Data entries:
▼
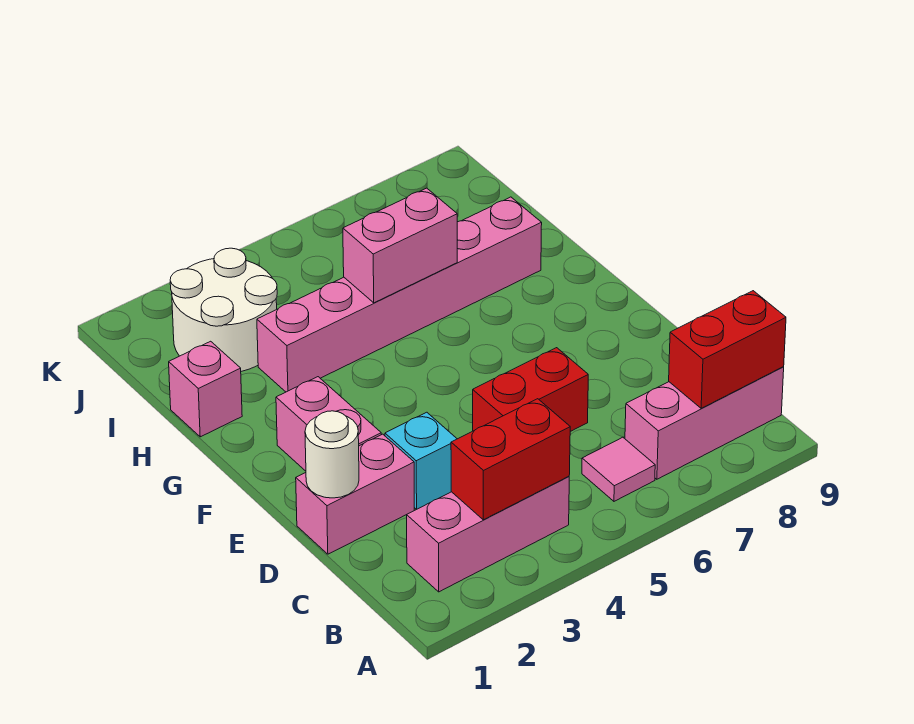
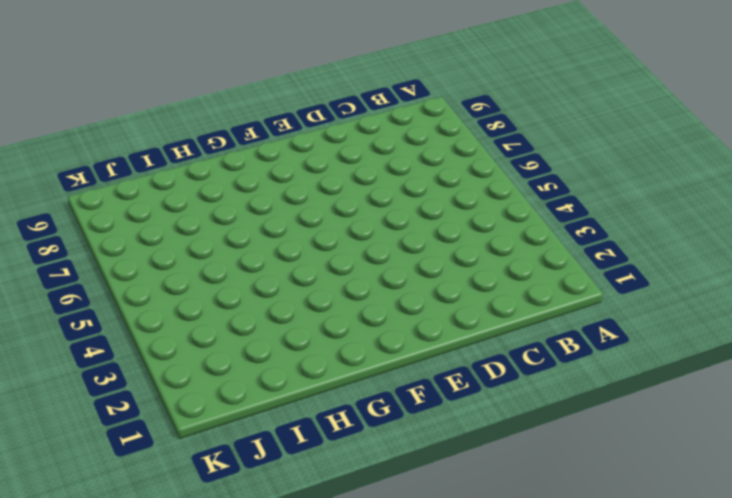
none -> pink brick B2:B4 level 1
none -> pink tile B6 level 1
none -> pink brick B7:B9 level 1

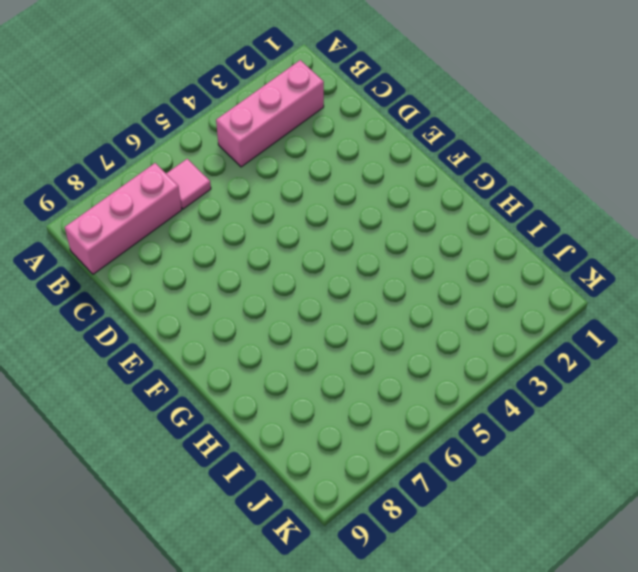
none -> pink brick D1:D2 level 1
none -> cyan brick D3 level 1
none -> red brick D5:D6 level 1

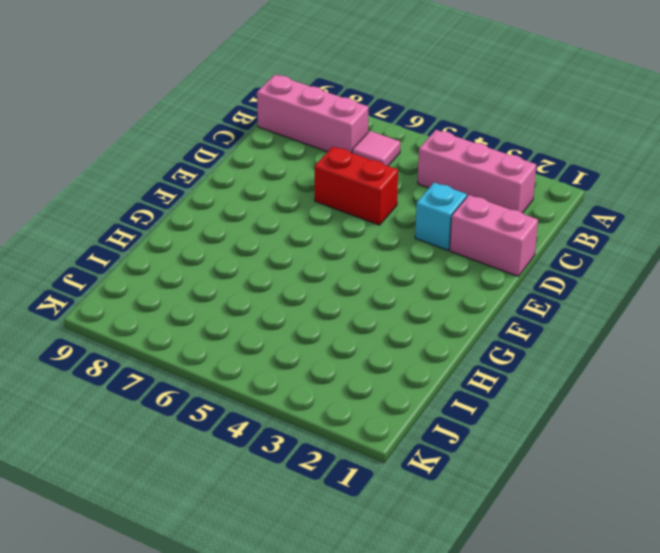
none -> pink brick E2:F2 level 1
none -> pink brick H1 level 1
none -> pink brick H3:H8 level 1

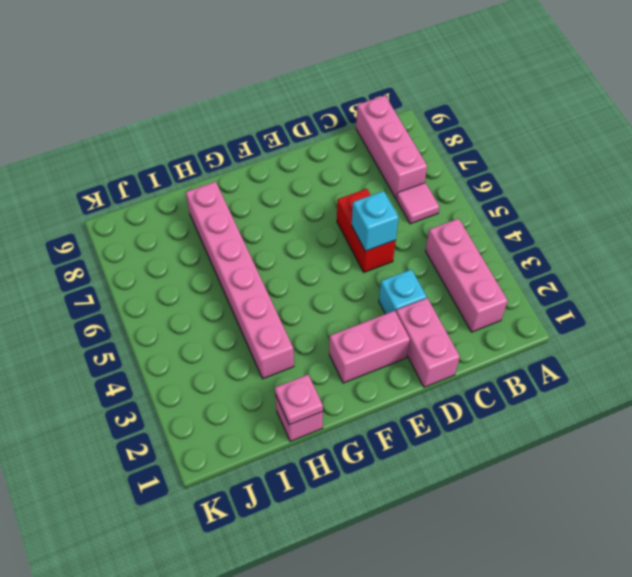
cyan brick D5 level 2 -> none
pink plate H1 level 2 -> none
none -> white round brick I2:J3 level 1
none -> red brick B3:B4 level 2
none -> red brick B8:B9 level 2

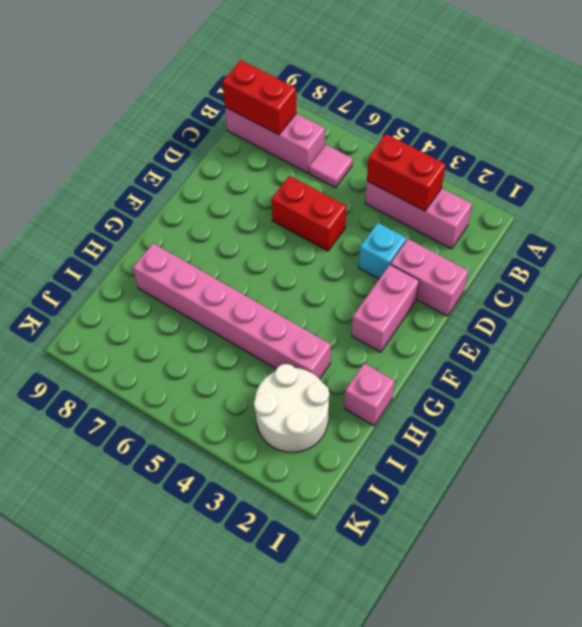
none -> white round brick D1 level 2
none -> pink brick H5:H6 level 2

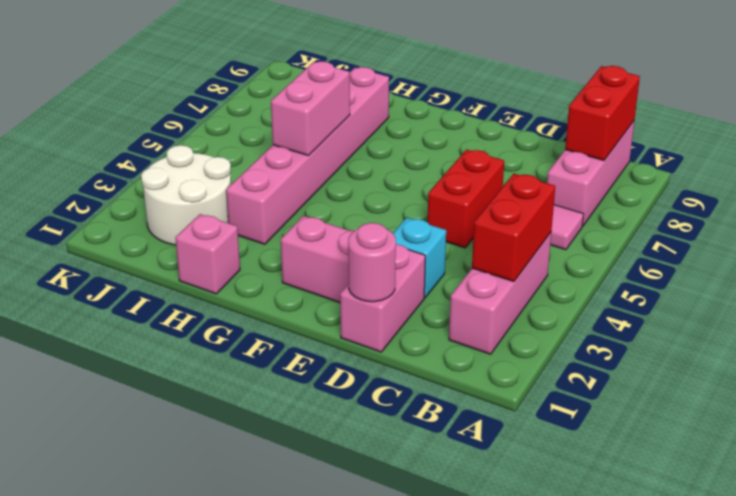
pink round brick D1 level 2 -> white round brick D1 level 2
▲
* [WHAT YOU WILL DO]
Please tally the lines in the data above containing the string "round", and give the number alone.

* [RESULT FOR THIS EXERCISE]
3